Work required> Would you output the entries below only from the line containing "camera_right=10 camera_up=-10" through the line containing "type=moved; before=cytryna/żółty; pos1=607,357,41,39;", exactly as they stand and with both ends included?

Data provided>
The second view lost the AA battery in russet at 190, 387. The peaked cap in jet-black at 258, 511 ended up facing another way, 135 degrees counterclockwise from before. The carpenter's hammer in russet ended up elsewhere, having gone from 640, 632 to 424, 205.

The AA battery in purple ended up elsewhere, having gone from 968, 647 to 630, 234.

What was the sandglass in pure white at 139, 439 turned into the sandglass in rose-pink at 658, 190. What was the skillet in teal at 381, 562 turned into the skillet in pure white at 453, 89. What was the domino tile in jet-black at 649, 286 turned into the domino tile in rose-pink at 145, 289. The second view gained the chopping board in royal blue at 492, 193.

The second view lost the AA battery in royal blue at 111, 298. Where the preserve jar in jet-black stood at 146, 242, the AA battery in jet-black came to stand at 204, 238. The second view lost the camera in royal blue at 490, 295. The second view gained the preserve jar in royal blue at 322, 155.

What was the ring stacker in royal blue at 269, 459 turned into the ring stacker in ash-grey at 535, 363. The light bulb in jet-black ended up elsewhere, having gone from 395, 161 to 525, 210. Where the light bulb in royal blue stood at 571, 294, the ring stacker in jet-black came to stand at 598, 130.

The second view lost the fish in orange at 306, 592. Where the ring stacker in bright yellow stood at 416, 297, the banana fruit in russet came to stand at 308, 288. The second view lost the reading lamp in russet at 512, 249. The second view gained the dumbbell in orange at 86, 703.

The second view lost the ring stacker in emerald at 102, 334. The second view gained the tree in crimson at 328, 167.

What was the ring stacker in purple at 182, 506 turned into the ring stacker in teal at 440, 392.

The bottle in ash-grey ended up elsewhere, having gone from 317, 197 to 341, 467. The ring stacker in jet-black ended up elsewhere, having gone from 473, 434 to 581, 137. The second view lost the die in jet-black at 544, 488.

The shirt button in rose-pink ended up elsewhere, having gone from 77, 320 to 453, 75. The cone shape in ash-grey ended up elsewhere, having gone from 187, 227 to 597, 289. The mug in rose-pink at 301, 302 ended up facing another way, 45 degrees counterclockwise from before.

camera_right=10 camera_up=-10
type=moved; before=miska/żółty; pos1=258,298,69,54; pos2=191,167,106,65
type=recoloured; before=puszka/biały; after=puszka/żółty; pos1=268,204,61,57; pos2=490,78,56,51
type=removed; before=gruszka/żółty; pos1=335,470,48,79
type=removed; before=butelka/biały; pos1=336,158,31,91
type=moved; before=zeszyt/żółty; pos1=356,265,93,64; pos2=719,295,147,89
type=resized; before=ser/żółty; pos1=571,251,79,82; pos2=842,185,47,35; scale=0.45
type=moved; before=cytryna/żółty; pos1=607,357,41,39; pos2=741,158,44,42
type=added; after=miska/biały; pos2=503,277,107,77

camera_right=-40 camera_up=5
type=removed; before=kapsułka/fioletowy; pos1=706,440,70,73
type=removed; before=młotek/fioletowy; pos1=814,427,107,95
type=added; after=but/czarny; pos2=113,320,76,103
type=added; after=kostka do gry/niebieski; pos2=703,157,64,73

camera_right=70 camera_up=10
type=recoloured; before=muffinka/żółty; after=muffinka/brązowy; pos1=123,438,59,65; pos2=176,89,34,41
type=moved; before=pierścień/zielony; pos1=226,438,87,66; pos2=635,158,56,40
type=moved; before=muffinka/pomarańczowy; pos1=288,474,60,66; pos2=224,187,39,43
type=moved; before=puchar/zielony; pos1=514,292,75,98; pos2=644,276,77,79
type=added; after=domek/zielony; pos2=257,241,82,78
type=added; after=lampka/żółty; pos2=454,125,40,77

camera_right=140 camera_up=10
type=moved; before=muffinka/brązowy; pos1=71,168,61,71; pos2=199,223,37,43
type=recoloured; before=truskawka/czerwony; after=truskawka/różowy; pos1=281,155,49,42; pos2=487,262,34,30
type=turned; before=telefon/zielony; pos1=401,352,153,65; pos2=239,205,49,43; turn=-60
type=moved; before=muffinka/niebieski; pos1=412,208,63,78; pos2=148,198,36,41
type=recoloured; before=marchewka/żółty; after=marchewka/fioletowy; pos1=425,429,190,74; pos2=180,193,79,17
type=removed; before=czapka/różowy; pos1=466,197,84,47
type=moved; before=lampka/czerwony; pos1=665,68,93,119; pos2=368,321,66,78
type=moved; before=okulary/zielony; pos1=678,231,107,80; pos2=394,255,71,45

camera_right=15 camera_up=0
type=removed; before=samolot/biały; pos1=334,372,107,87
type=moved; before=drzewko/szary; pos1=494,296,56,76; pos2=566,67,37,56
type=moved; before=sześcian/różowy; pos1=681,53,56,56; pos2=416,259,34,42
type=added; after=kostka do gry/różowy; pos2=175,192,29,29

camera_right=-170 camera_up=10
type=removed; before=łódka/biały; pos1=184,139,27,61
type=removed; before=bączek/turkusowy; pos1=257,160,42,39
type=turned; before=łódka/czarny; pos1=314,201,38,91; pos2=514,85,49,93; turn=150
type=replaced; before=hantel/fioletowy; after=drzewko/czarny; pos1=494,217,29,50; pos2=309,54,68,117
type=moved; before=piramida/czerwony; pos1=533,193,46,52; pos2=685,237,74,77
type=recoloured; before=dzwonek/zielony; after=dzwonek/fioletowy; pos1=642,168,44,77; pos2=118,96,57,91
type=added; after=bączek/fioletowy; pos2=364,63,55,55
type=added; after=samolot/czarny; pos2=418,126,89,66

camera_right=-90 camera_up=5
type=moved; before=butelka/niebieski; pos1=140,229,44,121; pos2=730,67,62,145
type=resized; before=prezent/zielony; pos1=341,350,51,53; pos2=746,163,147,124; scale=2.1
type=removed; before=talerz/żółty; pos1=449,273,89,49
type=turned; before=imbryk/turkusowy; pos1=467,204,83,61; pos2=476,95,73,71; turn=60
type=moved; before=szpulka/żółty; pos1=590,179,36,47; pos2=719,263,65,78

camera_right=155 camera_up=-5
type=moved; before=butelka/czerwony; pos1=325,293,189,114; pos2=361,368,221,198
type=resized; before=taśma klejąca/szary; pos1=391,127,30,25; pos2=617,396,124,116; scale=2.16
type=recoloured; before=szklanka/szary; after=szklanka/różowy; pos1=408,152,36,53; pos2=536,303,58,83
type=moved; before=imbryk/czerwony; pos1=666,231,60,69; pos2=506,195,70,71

Response box>
camera_right=10 camera_up=-10
type=moved; before=miska/żółty; pos1=258,298,69,54; pos2=191,167,106,65
type=recoloured; before=puszka/biały; after=puszka/żółty; pos1=268,204,61,57; pos2=490,78,56,51
type=removed; before=gruszka/żółty; pos1=335,470,48,79
type=removed; before=butelka/biały; pos1=336,158,31,91
type=moved; before=zeszyt/żółty; pos1=356,265,93,64; pos2=719,295,147,89
type=resized; before=ser/żółty; pos1=571,251,79,82; pos2=842,185,47,35; scale=0.45
type=moved; before=cytryna/żółty; pos1=607,357,41,39; pos2=741,158,44,42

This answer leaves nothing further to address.